**WORK REQUIRED**
Produce as output only the lines below starting at the line with "DHT2 pin DATA: B12 -> B13" and continuing through the line with "POT1 pin SIG: B0 -> C15", each one exactly as written.

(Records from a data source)
# # # # #

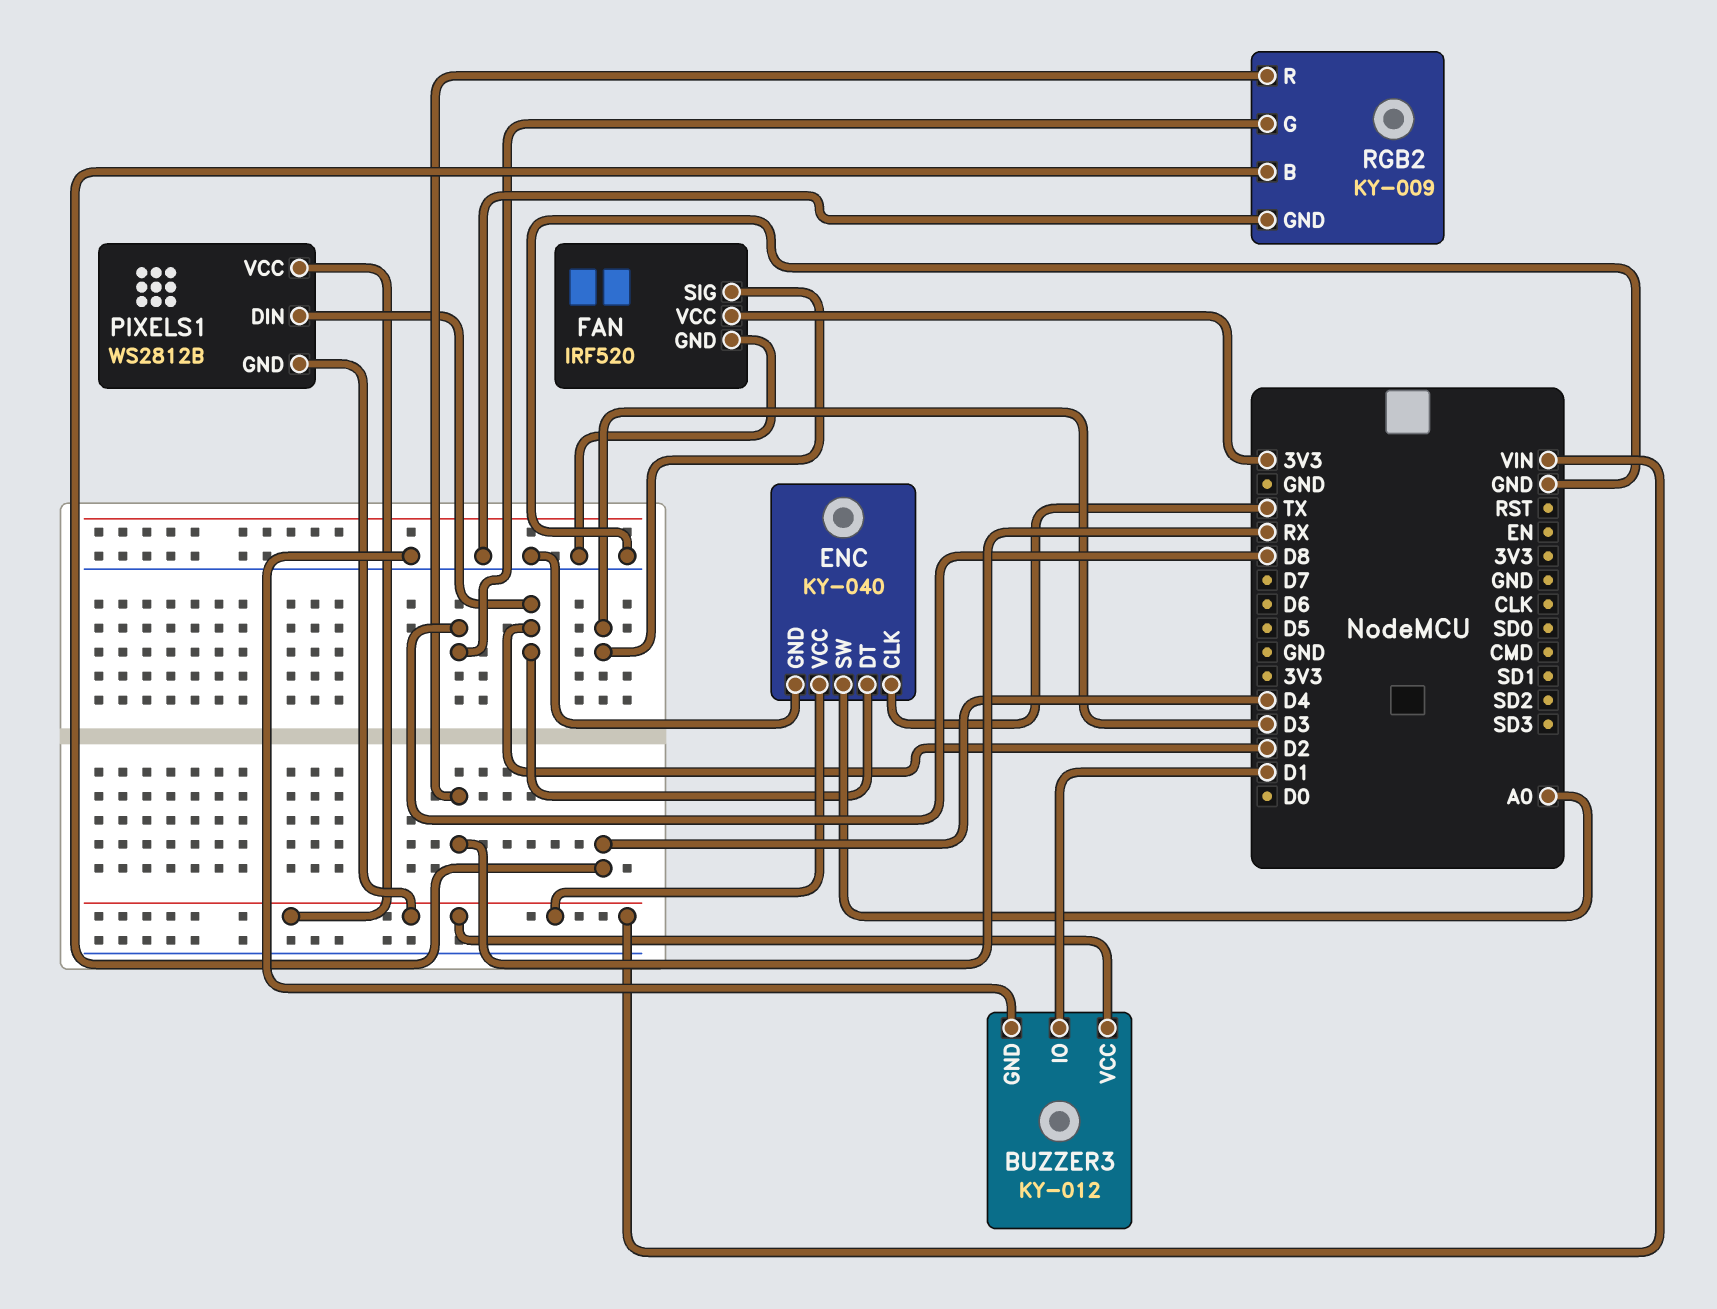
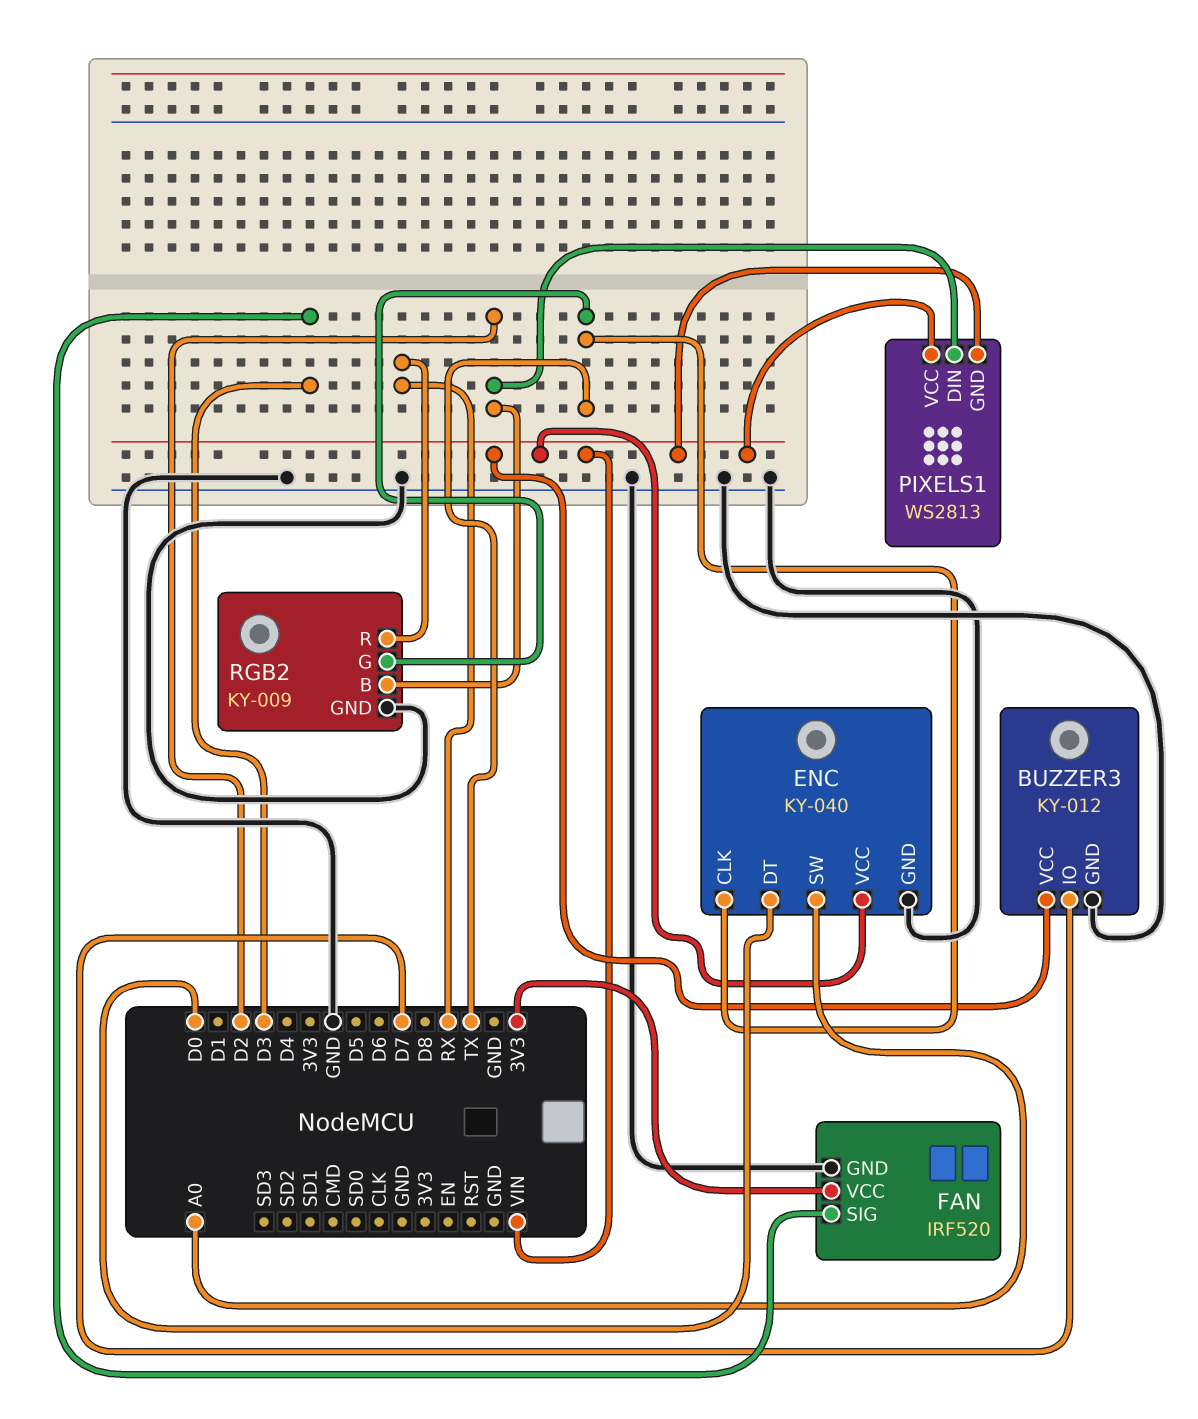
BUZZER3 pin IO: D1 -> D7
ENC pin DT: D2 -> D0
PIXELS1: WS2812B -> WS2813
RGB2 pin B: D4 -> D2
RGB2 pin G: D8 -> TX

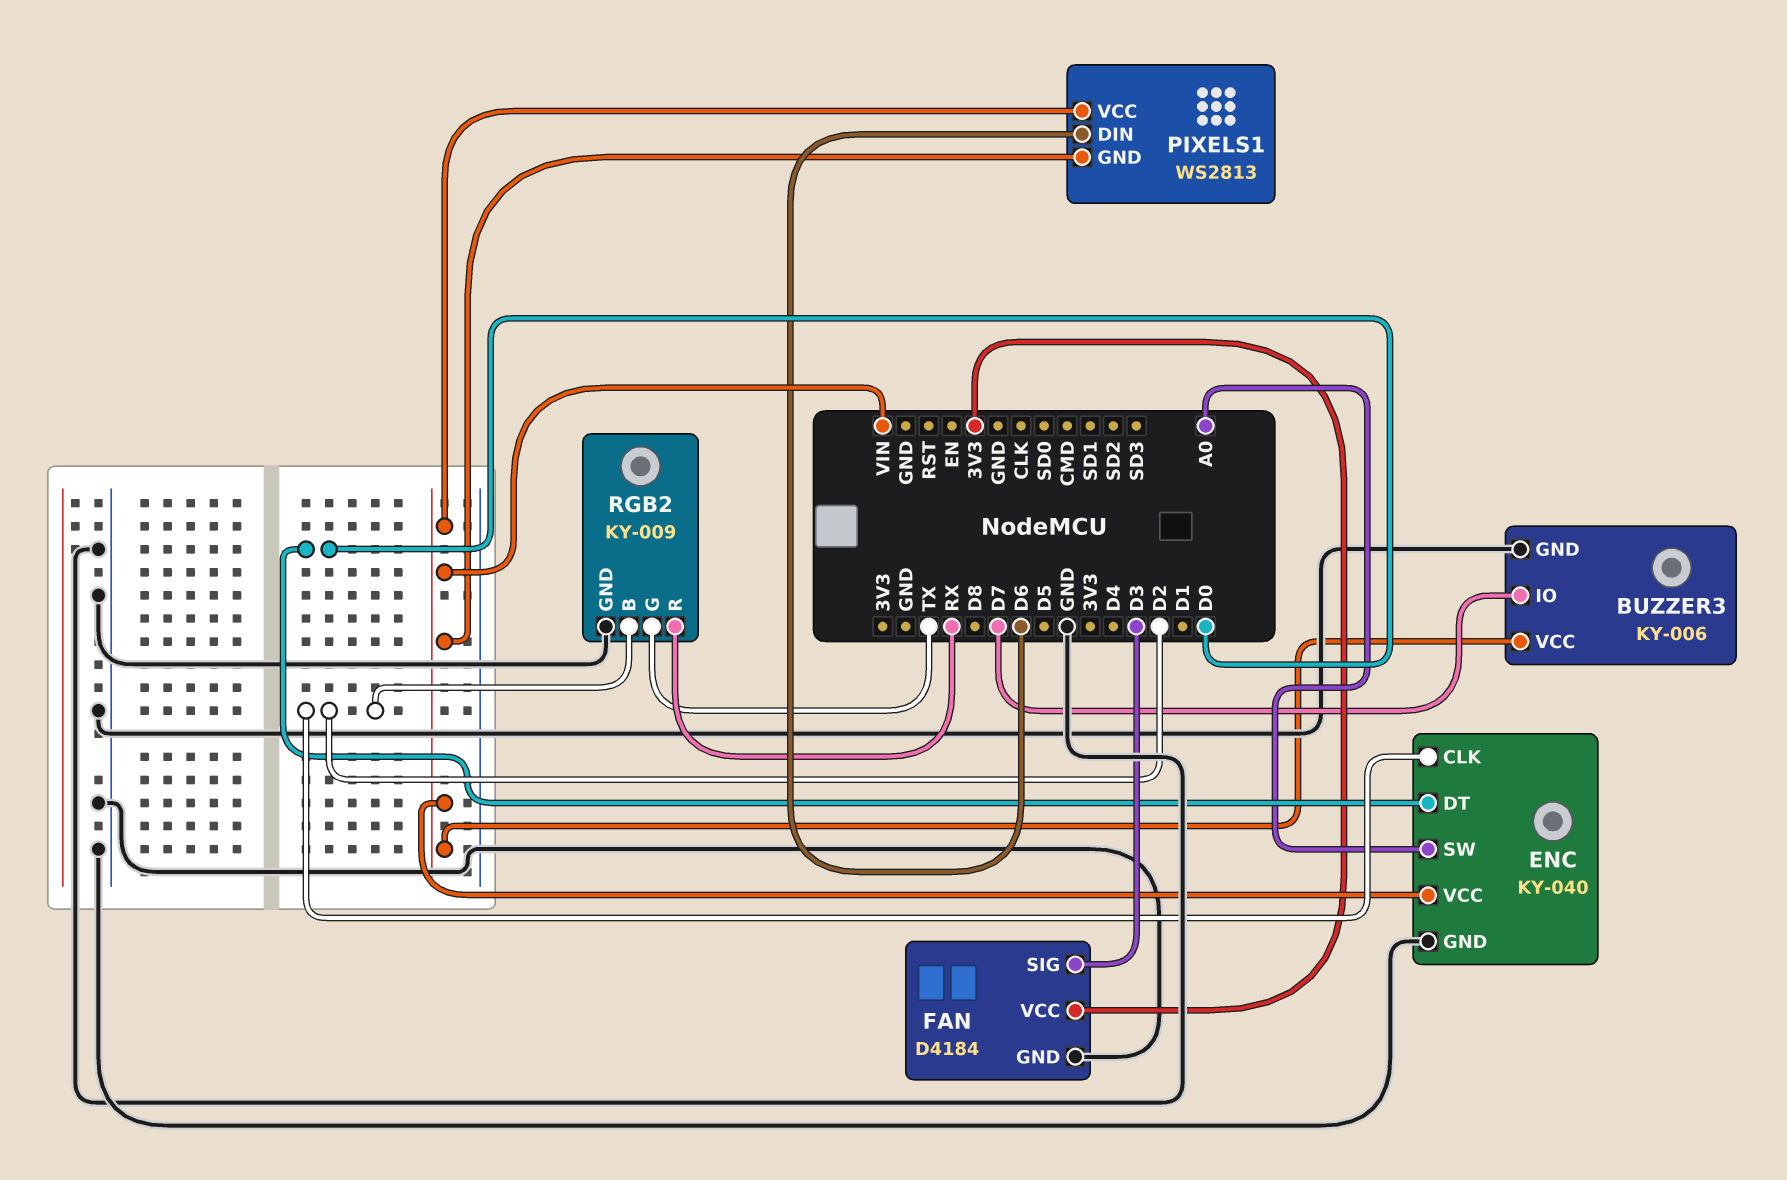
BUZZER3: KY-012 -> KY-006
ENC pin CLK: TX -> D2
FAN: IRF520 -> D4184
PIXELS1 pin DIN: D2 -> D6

# # # # #

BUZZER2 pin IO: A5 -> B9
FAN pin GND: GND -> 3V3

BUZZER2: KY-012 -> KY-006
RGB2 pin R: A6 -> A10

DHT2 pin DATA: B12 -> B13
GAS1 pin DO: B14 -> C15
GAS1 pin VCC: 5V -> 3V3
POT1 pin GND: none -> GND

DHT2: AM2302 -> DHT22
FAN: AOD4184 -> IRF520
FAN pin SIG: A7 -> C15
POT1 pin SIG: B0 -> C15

# # # # #

**PROBLEM SOLUTION**
DHT2 pin DATA: B12 -> B13
GAS1 pin DO: B14 -> C15
GAS1 pin VCC: 5V -> 3V3
POT1 pin GND: none -> GND

DHT2: AM2302 -> DHT22
FAN: AOD4184 -> IRF520
FAN pin SIG: A7 -> C15
POT1 pin SIG: B0 -> C15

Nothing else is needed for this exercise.